> Task goal
Could you restate word for word only the lines below from the one holding "type=shifted; before=yellow_pususi; pos1=420,102;" to the one holding "type=shifted; before=red_mukumol; pos1=145,470;", inclusive, and leave out the pictures?

> Data for review
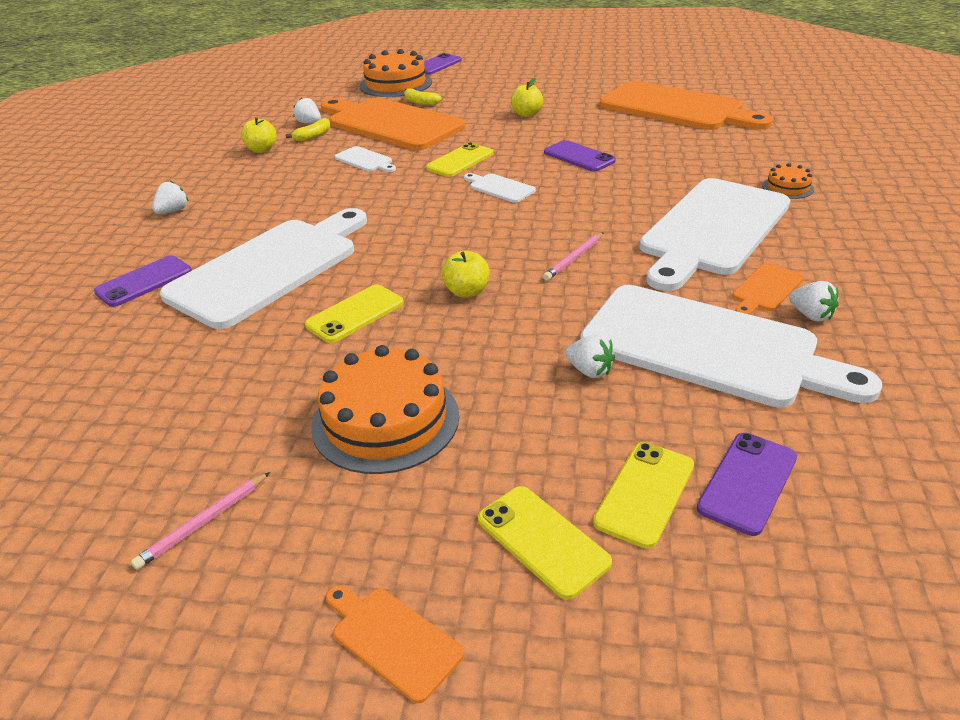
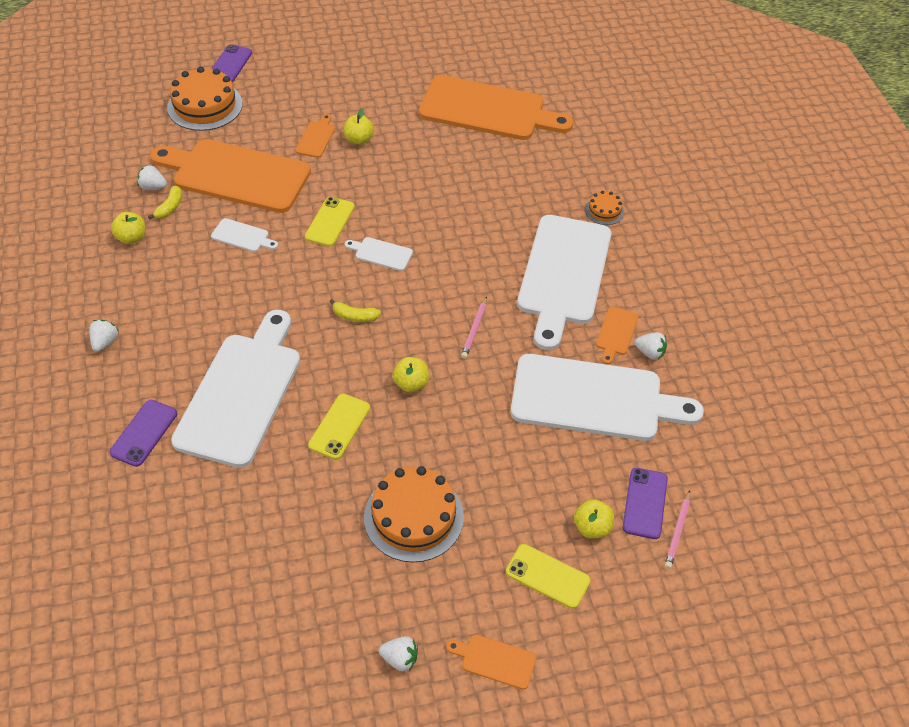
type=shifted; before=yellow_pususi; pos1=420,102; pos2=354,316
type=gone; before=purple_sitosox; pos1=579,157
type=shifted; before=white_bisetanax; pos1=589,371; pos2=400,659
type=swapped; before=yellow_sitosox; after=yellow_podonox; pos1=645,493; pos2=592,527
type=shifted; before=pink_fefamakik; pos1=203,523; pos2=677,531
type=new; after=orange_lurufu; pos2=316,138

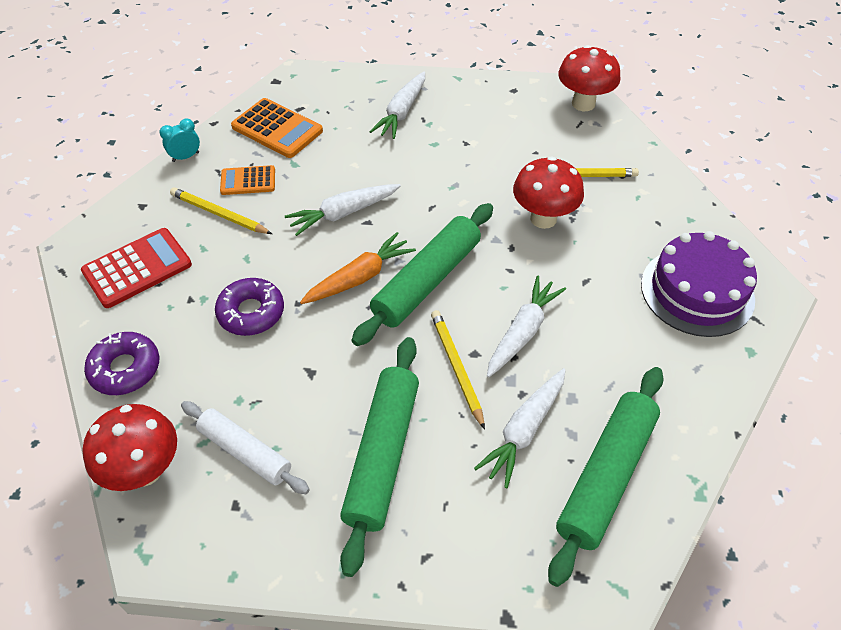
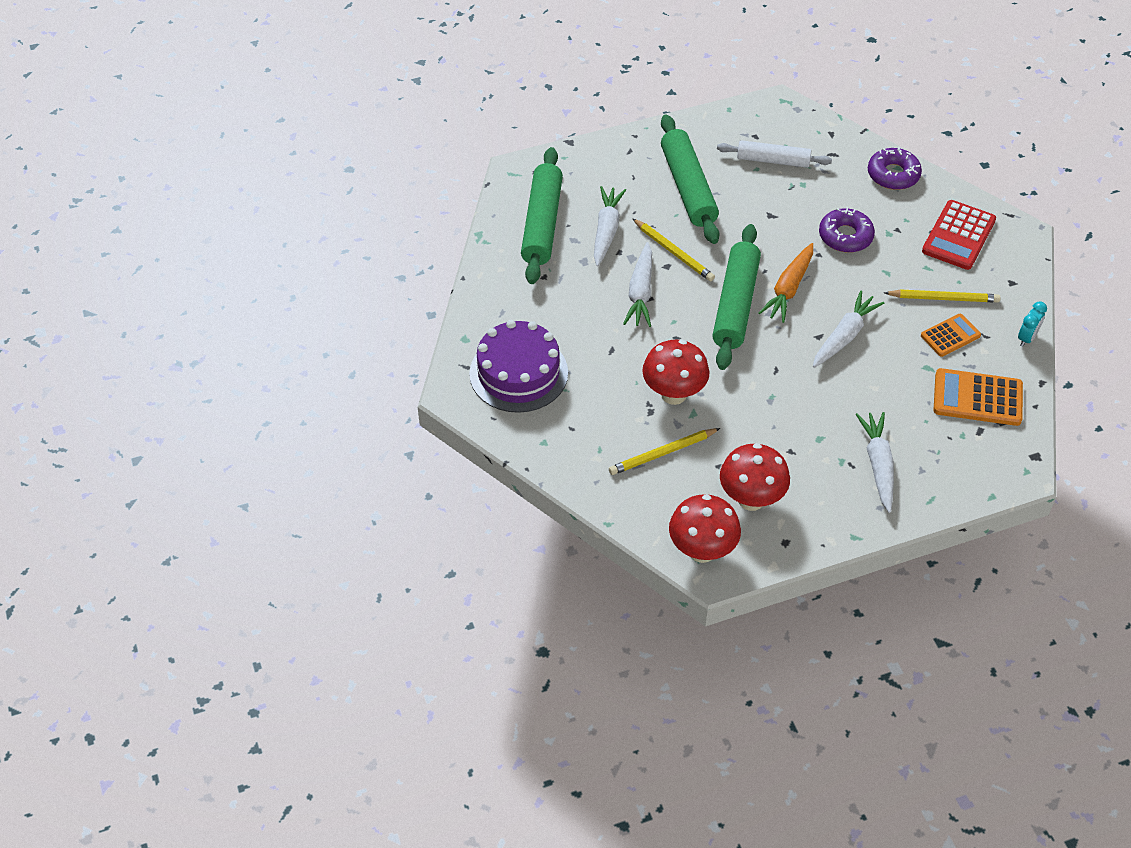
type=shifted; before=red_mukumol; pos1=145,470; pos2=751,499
---
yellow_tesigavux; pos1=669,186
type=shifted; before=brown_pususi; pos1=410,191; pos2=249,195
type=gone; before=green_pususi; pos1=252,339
---
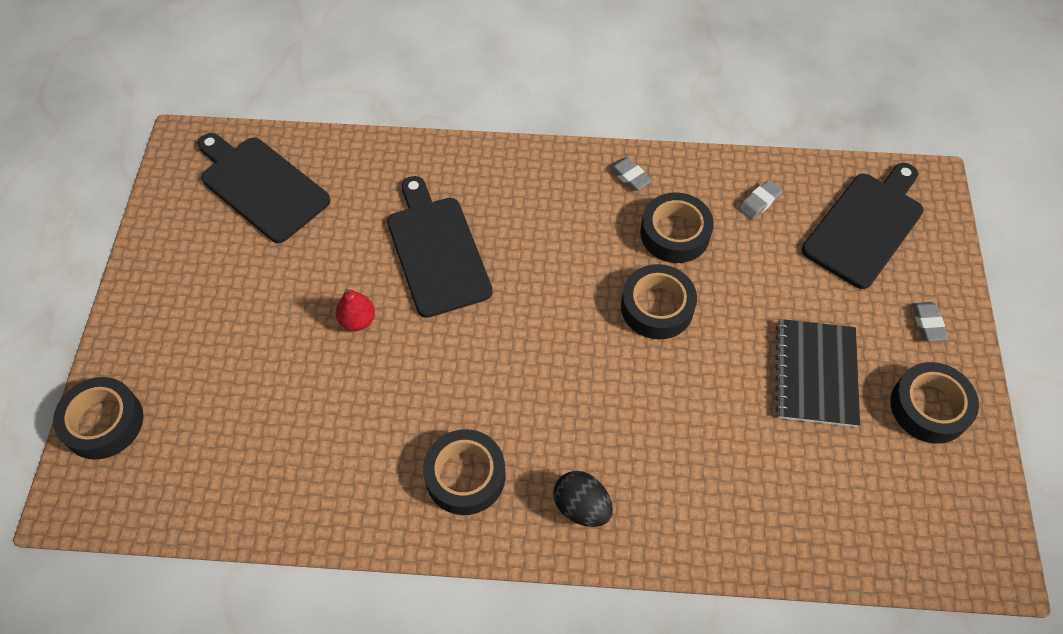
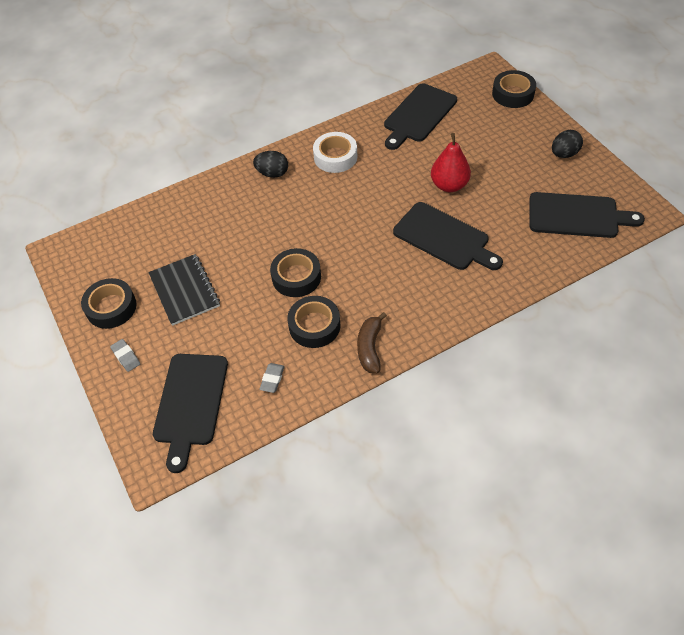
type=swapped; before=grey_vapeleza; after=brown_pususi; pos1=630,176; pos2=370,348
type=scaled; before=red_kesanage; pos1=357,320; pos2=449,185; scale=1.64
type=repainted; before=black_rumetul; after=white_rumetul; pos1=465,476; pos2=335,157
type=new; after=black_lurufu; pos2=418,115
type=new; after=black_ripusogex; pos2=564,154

> Reply
type=shifted; before=yellow_pususi; pos1=420,102; pos2=354,316
type=gone; before=purple_sitosox; pos1=579,157
type=shifted; before=white_bisetanax; pos1=589,371; pos2=400,659
type=swapped; before=yellow_sitosox; after=yellow_podonox; pos1=645,493; pos2=592,527
type=shifted; before=pink_fefamakik; pos1=203,523; pos2=677,531
type=new; after=orange_lurufu; pos2=316,138

type=shifted; before=red_mukumol; pos1=145,470; pos2=751,499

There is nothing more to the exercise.